- [REQUIRED ACTION]
Under this line is a listing; return exactly the lines starting at the one with "[(189,37),(179,35),(175,54),(186,57),(189,37)]" and running down to the one with "[(332,517),(282,475),(244,517),(332,517)]", and leave out its pictures.

+--

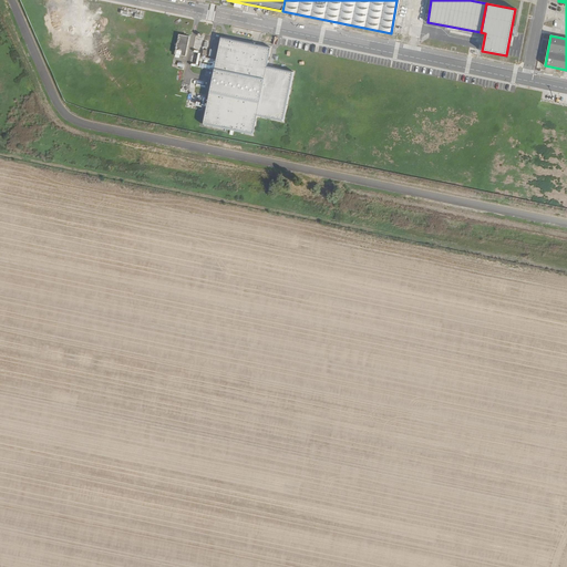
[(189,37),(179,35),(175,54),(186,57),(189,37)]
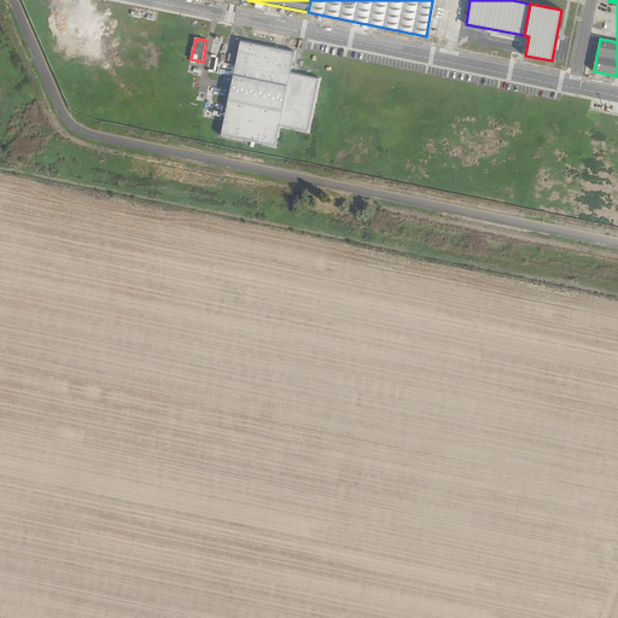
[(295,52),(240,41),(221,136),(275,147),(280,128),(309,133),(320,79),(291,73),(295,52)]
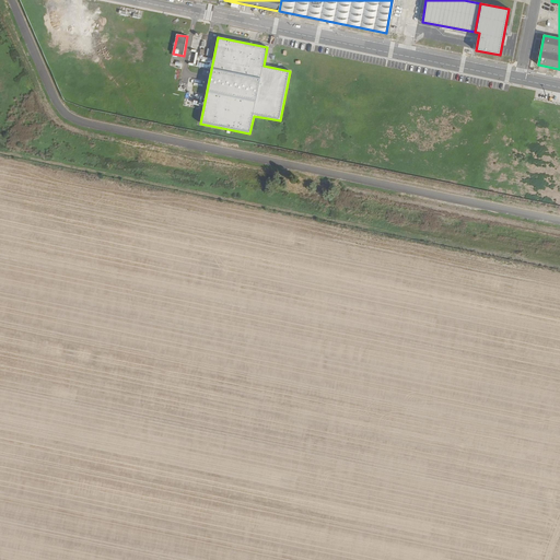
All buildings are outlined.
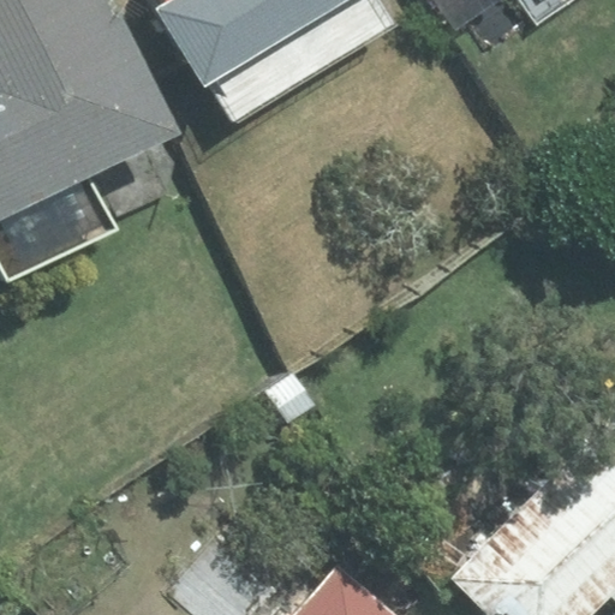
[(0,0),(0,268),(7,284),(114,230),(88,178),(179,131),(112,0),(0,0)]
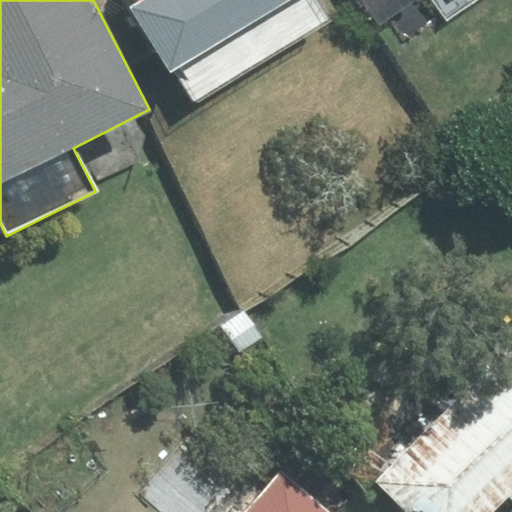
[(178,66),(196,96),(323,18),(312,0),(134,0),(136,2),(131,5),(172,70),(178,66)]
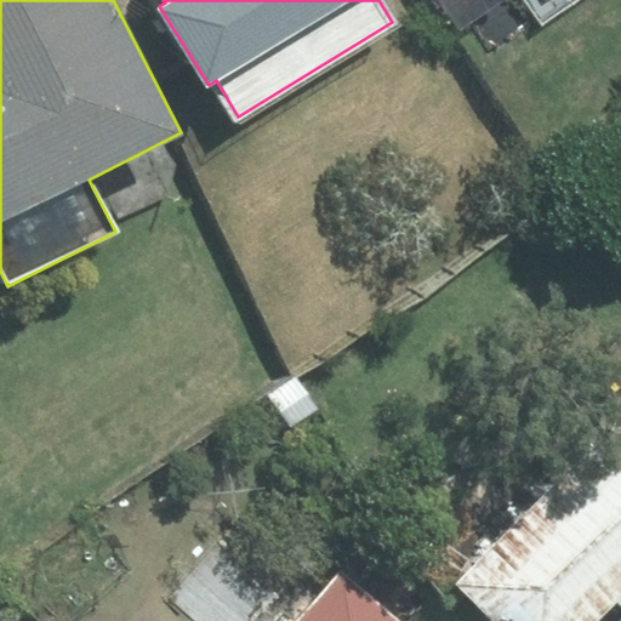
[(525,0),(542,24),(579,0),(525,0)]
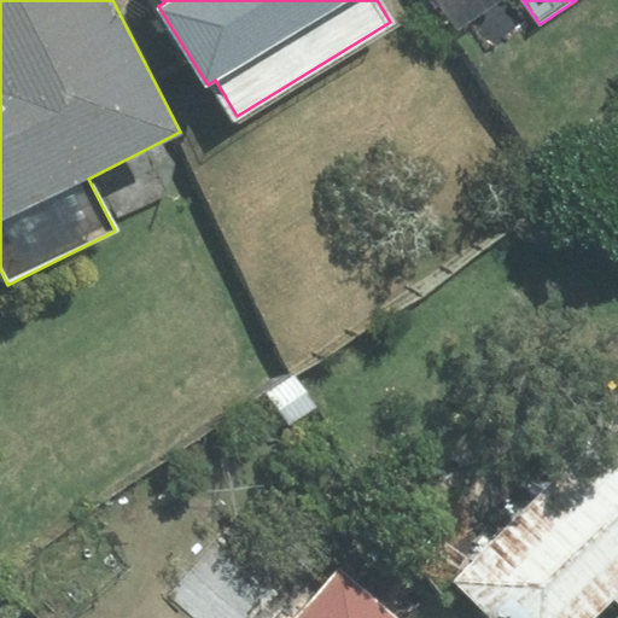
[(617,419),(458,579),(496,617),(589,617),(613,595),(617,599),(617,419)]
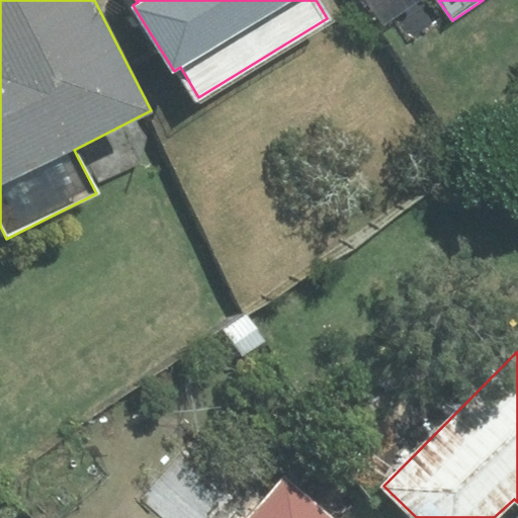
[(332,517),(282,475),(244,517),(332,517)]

+--

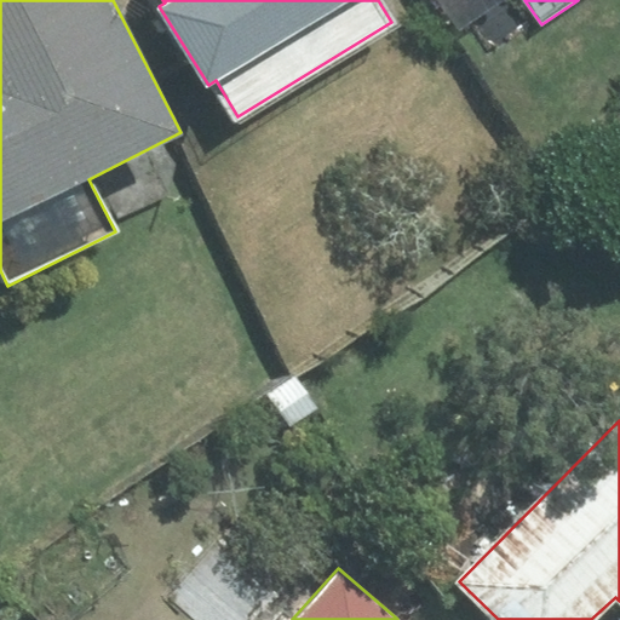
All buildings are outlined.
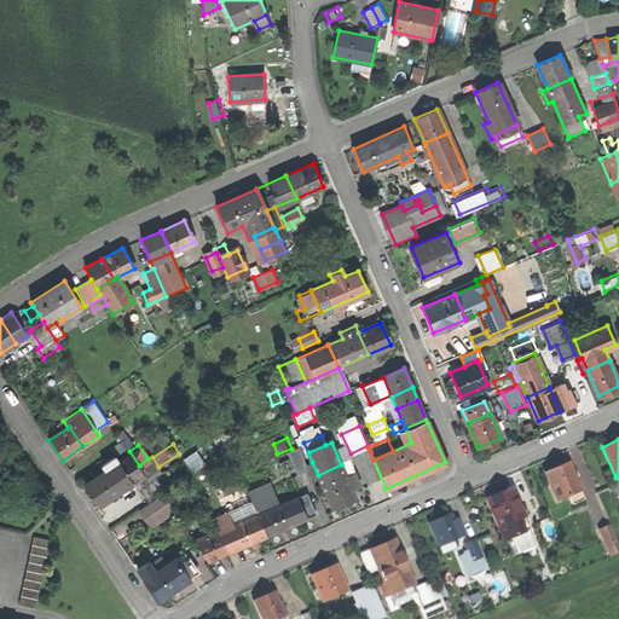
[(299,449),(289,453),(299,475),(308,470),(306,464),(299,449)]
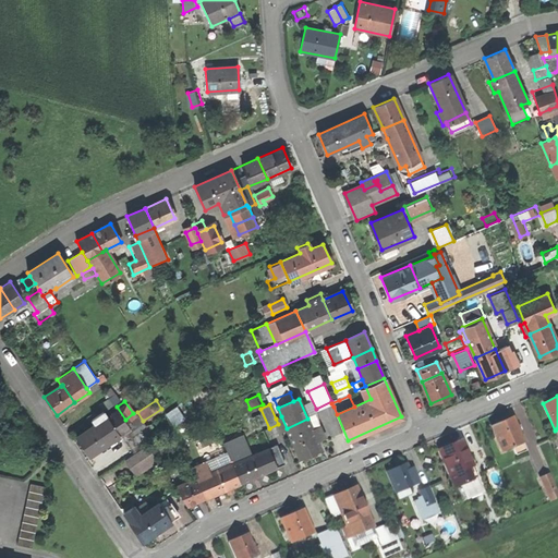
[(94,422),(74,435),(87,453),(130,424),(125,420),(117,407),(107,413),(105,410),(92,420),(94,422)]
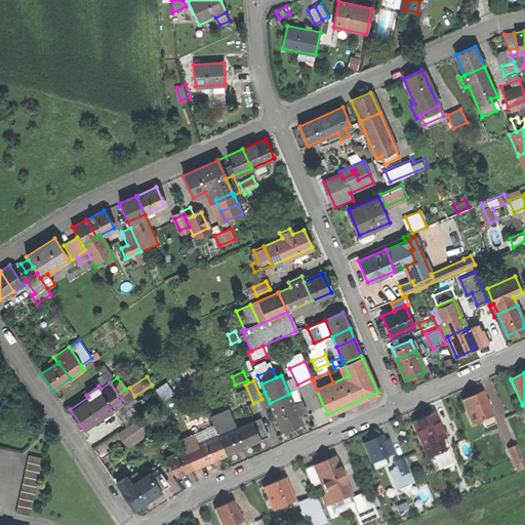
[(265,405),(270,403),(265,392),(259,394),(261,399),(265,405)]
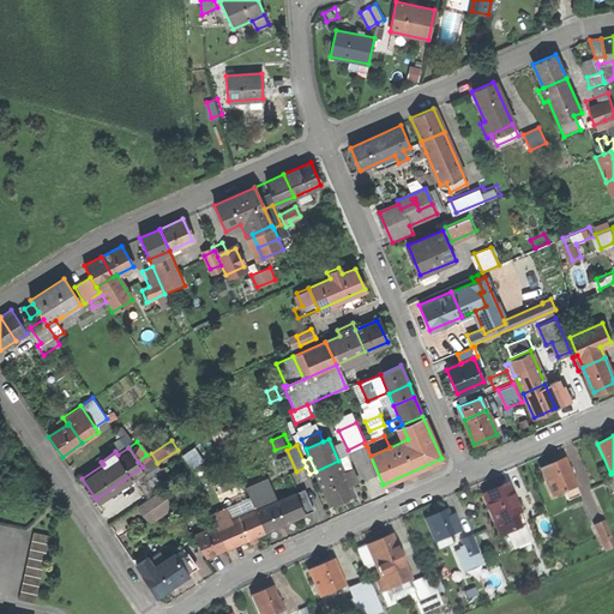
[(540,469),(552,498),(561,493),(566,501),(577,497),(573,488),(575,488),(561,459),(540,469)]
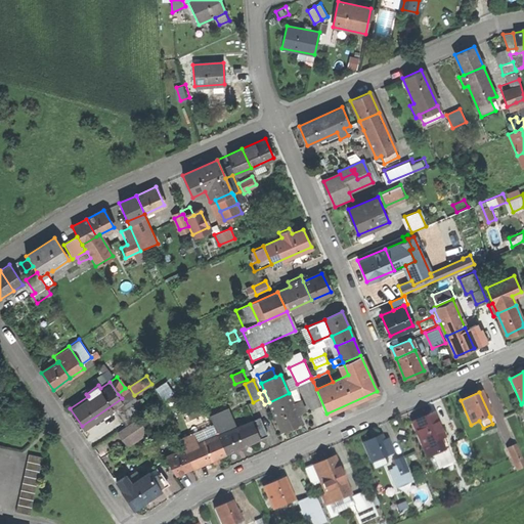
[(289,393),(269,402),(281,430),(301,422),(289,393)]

+--

- [TASK SOLUTION]
[(189,37),(179,35),(175,54),(186,57),(189,37)]
[(295,52),(240,41),(221,136),(275,147),(280,128),(309,133),(320,79),(291,73),(295,52)]
All buildings are outlined.
[(0,0),(0,268),(7,284),(114,230),(88,178),(179,131),(112,0),(0,0)]
[(178,66),(196,96),(323,18),(312,0),(134,0),(136,2),(131,5),(172,70),(178,66)]
[(525,0),(542,24),(579,0),(525,0)]
[(617,419),(458,579),(496,617),(589,617),(613,595),(617,599),(617,419)]
[(332,517),(282,475),(244,517),(332,517)]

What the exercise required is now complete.